Transcribe the stretch of entries below from the line with "IC1: XNOR (in" through the line with "C7: 1nF (0V, BUF) -> 1nF (0V, U2/P1.5)", exactly and with both ends included; leave out all other lines.

*Dataset:*
■ ■ ■ ■ ■ ■ ■

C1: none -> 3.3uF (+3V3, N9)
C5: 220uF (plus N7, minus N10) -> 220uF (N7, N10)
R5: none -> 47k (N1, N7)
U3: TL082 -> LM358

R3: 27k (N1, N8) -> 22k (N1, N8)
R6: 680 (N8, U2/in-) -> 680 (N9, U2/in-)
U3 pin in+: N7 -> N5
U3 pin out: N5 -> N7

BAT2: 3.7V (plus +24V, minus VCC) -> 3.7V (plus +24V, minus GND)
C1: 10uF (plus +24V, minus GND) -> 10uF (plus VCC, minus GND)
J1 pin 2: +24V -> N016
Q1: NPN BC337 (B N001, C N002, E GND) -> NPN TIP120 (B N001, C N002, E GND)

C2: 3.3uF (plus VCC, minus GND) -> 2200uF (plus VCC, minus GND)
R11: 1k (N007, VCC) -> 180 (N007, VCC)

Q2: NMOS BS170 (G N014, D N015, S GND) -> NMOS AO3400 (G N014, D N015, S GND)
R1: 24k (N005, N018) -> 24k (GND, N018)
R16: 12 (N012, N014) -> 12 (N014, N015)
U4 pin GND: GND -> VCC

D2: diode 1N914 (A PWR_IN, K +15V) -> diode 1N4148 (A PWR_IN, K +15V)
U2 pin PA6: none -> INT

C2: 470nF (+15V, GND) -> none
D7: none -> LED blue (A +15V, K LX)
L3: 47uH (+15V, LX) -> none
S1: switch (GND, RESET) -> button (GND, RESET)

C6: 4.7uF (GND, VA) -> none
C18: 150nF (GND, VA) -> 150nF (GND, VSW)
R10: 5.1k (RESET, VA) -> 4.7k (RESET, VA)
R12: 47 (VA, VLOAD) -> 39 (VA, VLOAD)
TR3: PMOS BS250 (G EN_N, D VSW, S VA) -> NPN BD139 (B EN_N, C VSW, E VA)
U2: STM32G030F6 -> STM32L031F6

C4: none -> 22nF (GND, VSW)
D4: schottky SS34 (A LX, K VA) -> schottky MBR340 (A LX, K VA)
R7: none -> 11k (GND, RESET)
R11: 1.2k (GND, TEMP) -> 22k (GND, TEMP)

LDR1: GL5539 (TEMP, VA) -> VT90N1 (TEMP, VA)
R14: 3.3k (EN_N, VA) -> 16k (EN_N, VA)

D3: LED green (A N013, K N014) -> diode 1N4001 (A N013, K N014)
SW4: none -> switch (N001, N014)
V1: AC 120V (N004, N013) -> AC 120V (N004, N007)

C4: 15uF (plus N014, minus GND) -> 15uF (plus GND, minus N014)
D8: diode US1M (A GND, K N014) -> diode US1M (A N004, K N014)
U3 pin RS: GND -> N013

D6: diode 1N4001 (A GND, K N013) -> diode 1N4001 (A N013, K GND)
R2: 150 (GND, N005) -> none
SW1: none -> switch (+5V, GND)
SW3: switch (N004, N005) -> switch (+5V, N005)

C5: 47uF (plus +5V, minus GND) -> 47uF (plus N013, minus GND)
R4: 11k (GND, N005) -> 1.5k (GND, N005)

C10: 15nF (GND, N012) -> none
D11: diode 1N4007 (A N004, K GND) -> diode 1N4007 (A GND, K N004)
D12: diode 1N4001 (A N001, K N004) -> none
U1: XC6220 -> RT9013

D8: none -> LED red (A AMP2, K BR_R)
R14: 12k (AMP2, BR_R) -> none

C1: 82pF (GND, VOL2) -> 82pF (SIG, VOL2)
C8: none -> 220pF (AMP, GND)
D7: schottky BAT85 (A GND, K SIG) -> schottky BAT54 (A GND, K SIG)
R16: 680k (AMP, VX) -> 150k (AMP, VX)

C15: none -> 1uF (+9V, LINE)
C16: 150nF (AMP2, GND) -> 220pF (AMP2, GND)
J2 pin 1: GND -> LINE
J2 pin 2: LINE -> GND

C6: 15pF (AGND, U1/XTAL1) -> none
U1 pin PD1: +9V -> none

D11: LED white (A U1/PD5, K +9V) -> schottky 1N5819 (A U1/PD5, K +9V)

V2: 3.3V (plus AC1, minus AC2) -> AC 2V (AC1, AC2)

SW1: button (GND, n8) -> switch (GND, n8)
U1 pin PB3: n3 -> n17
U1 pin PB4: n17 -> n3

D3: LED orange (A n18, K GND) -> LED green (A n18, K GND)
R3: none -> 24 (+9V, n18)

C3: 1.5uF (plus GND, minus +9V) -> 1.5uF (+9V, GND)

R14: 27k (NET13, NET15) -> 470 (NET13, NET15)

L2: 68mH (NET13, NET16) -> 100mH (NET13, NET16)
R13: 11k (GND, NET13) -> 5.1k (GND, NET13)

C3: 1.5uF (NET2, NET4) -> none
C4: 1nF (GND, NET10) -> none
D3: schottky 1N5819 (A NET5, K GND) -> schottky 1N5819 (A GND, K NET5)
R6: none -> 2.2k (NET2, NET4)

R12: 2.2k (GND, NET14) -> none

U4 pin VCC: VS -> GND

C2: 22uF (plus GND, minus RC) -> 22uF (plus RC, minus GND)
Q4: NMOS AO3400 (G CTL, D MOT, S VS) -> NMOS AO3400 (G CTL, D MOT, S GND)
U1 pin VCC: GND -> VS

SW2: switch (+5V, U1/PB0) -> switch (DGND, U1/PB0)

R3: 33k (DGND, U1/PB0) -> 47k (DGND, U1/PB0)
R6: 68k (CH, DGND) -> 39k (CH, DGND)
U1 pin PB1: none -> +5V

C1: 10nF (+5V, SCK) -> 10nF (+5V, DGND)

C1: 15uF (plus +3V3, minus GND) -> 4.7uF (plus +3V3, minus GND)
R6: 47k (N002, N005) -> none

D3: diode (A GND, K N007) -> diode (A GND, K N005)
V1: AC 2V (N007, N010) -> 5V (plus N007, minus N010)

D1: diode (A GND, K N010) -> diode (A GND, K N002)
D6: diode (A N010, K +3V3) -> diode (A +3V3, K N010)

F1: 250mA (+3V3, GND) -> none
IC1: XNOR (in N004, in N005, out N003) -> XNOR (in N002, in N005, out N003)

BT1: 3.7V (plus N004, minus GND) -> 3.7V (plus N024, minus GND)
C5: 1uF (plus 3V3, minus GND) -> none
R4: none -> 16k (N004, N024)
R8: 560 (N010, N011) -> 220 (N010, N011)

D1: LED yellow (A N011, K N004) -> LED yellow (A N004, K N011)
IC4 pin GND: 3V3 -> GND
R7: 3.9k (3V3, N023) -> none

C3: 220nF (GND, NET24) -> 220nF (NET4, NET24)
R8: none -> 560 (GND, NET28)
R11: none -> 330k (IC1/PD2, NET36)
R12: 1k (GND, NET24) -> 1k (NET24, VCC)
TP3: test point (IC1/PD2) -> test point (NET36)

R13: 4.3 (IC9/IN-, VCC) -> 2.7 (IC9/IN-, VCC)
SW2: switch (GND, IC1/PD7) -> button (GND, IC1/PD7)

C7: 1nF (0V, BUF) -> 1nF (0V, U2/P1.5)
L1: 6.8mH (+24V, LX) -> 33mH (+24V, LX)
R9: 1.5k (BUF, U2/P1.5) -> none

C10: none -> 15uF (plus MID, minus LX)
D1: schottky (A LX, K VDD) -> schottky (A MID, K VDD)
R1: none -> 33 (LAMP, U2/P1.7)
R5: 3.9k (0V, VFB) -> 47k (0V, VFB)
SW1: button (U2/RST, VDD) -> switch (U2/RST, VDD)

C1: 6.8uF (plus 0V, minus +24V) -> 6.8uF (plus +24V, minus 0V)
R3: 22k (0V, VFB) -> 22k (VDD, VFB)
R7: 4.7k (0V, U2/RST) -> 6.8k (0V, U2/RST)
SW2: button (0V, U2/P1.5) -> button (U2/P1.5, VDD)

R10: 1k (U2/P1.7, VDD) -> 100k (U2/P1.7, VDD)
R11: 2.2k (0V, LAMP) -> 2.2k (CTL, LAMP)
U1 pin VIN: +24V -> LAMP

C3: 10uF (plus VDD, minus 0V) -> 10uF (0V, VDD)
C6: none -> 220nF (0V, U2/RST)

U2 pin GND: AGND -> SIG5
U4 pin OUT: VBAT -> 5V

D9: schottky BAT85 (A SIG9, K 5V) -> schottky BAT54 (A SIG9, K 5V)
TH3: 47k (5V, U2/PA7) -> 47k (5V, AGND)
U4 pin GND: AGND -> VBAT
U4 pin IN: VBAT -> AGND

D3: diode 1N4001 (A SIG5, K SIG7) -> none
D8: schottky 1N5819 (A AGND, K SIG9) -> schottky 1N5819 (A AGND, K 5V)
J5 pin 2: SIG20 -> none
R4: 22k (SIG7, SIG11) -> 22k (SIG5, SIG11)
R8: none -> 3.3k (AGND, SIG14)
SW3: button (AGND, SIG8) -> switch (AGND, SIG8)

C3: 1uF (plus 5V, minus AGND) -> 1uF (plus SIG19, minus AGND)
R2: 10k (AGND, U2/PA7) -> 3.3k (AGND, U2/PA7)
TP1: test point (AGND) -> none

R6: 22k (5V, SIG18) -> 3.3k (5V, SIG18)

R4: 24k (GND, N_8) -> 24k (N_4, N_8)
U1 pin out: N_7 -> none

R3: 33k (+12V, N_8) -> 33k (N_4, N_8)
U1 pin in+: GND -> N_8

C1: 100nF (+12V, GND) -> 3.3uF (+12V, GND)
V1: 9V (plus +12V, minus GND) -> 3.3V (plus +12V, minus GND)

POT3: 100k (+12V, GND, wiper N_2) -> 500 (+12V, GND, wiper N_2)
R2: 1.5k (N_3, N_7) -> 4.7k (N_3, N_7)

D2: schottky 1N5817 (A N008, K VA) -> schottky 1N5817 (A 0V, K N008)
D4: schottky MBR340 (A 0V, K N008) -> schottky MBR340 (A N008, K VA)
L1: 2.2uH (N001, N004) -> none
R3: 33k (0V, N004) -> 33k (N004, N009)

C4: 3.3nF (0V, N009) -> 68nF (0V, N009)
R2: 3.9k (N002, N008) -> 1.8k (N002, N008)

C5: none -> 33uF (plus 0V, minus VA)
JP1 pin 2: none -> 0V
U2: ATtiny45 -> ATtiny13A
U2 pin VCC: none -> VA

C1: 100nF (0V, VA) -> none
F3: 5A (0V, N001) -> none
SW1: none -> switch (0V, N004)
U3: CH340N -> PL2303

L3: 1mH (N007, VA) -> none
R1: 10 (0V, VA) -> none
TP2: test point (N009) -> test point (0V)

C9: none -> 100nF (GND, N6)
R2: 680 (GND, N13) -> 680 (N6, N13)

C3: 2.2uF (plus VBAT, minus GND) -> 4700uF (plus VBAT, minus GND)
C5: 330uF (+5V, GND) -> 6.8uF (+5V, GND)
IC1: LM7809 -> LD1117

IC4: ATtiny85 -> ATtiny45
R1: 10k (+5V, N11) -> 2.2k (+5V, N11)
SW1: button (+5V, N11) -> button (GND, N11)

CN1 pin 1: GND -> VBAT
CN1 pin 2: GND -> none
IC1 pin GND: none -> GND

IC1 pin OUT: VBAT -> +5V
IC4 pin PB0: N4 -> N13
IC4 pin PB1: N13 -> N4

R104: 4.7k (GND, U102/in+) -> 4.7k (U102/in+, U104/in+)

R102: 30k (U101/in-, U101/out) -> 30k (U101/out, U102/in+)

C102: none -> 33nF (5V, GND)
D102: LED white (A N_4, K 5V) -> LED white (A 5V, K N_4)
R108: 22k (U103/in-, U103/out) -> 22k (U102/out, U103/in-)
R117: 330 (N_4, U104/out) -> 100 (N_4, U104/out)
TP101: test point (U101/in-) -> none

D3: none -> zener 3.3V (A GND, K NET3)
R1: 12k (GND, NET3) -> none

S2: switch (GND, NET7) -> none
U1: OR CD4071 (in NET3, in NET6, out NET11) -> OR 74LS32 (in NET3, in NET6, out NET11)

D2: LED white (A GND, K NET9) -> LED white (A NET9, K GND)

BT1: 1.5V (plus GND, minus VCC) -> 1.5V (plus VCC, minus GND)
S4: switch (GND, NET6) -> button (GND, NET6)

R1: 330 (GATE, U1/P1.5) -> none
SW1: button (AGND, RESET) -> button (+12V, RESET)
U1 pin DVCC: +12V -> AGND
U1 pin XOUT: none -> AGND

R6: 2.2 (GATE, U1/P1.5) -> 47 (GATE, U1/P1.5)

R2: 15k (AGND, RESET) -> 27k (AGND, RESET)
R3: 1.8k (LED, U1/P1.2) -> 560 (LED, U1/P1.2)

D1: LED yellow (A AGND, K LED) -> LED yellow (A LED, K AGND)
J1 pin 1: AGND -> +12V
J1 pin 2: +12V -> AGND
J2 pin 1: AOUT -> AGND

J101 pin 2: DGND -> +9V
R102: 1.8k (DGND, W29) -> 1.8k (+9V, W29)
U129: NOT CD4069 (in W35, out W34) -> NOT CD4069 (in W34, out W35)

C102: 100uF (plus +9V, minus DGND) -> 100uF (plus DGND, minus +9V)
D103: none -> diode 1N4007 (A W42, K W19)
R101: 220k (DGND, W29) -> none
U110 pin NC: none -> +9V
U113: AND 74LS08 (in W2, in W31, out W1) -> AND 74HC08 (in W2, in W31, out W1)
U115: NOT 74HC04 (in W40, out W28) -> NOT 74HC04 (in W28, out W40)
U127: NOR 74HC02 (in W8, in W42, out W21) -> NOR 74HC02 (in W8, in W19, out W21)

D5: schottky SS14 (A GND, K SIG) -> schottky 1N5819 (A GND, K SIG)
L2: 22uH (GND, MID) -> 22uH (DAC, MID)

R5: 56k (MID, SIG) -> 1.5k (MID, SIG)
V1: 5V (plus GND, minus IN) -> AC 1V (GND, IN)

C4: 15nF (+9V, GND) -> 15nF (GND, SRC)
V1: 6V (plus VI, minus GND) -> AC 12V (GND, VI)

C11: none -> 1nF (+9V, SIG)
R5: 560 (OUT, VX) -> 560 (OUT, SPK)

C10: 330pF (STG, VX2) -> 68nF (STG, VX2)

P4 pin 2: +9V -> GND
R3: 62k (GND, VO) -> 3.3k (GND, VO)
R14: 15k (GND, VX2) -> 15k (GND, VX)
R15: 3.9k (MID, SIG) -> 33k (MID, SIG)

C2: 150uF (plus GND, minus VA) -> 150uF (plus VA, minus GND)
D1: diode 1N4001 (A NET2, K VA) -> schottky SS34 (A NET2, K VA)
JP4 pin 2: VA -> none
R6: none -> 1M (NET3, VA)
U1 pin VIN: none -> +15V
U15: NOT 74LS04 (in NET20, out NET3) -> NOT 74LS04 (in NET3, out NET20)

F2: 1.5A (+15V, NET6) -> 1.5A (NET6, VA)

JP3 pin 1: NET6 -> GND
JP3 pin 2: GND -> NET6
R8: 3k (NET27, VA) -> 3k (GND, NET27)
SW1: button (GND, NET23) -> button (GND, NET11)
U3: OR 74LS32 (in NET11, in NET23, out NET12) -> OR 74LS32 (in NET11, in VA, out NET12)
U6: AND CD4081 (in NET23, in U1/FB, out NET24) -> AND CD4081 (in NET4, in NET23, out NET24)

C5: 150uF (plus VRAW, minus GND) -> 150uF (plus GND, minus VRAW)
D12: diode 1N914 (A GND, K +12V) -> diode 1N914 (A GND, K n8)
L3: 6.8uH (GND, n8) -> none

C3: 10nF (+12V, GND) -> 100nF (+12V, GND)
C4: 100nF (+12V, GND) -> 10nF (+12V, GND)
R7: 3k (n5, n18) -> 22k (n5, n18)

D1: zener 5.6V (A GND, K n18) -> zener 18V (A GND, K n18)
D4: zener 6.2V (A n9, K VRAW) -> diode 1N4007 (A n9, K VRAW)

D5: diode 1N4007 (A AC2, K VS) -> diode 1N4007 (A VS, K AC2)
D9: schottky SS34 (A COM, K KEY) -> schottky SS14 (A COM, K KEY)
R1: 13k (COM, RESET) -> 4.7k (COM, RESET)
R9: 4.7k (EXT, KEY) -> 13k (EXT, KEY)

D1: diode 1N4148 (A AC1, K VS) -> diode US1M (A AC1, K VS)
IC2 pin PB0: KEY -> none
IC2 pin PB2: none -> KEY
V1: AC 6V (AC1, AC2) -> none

■ ■ ■ ■ ■ ■ ■

*Exercise result:*
IC1: XNOR (in N004, in N005, out N003) -> XNOR (in N002, in N005, out N003)

BT1: 3.7V (plus N004, minus GND) -> 3.7V (plus N024, minus GND)
C5: 1uF (plus 3V3, minus GND) -> none
R4: none -> 16k (N004, N024)
R8: 560 (N010, N011) -> 220 (N010, N011)

D1: LED yellow (A N011, K N004) -> LED yellow (A N004, K N011)
IC4 pin GND: 3V3 -> GND
R7: 3.9k (3V3, N023) -> none

C3: 220nF (GND, NET24) -> 220nF (NET4, NET24)
R8: none -> 560 (GND, NET28)
R11: none -> 330k (IC1/PD2, NET36)
R12: 1k (GND, NET24) -> 1k (NET24, VCC)
TP3: test point (IC1/PD2) -> test point (NET36)

R13: 4.3 (IC9/IN-, VCC) -> 2.7 (IC9/IN-, VCC)
SW2: switch (GND, IC1/PD7) -> button (GND, IC1/PD7)

C7: 1nF (0V, BUF) -> 1nF (0V, U2/P1.5)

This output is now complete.